-------- Extracted data

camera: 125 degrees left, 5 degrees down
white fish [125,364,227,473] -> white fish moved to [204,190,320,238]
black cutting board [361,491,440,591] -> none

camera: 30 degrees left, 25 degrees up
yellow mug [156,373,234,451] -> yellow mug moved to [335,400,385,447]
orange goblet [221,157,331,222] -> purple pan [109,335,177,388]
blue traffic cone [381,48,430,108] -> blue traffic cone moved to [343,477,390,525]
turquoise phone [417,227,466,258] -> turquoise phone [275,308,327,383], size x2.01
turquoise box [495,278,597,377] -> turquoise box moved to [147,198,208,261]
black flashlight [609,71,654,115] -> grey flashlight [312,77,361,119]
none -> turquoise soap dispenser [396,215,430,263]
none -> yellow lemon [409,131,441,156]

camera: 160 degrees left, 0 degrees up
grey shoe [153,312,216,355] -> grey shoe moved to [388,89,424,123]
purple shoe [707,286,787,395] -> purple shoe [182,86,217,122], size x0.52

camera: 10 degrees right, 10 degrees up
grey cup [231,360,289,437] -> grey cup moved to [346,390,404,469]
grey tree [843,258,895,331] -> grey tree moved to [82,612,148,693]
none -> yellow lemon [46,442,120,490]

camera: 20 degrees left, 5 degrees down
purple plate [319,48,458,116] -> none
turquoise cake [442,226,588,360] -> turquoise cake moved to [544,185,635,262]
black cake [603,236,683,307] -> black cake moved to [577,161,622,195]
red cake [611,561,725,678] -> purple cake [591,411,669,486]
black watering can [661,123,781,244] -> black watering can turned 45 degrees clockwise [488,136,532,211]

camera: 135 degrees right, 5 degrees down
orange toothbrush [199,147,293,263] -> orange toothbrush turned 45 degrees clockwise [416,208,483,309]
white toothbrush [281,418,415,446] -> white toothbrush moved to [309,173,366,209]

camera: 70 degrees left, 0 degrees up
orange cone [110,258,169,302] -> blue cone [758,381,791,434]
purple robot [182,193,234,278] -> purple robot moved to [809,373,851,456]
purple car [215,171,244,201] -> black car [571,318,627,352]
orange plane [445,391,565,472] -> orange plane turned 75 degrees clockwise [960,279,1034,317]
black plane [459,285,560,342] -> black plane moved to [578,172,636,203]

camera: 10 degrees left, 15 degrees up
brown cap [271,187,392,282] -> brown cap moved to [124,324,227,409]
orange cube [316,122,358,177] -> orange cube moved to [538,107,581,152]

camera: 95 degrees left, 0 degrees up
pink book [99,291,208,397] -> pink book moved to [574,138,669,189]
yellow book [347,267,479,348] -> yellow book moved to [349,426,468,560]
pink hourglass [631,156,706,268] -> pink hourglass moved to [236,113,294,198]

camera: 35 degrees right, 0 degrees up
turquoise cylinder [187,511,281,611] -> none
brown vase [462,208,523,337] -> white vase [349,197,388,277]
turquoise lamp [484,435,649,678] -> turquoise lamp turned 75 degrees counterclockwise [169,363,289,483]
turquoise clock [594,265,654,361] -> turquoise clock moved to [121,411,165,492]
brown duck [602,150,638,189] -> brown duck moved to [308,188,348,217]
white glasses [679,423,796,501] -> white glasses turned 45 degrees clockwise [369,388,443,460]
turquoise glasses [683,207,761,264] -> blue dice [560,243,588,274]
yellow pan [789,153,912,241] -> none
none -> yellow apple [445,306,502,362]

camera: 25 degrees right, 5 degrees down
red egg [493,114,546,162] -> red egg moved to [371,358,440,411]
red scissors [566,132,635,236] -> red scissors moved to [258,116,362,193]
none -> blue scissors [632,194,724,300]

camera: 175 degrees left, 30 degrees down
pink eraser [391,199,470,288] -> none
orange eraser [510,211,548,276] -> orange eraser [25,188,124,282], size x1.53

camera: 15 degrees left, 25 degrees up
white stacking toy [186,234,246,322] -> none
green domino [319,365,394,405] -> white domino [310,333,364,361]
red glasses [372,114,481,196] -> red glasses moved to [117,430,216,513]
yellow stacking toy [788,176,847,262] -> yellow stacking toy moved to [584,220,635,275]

----------------

Task directions | Each line holding "orange" in the records should be copied out.

Exercise output |
orange goblet [221,157,331,222] -> purple pan [109,335,177,388]
orange toothbrush [199,147,293,263] -> orange toothbrush turned 45 degrees clockwise [416,208,483,309]
orange cone [110,258,169,302] -> blue cone [758,381,791,434]
orange plane [445,391,565,472] -> orange plane turned 75 degrees clockwise [960,279,1034,317]
orange cube [316,122,358,177] -> orange cube moved to [538,107,581,152]
orange eraser [510,211,548,276] -> orange eraser [25,188,124,282], size x1.53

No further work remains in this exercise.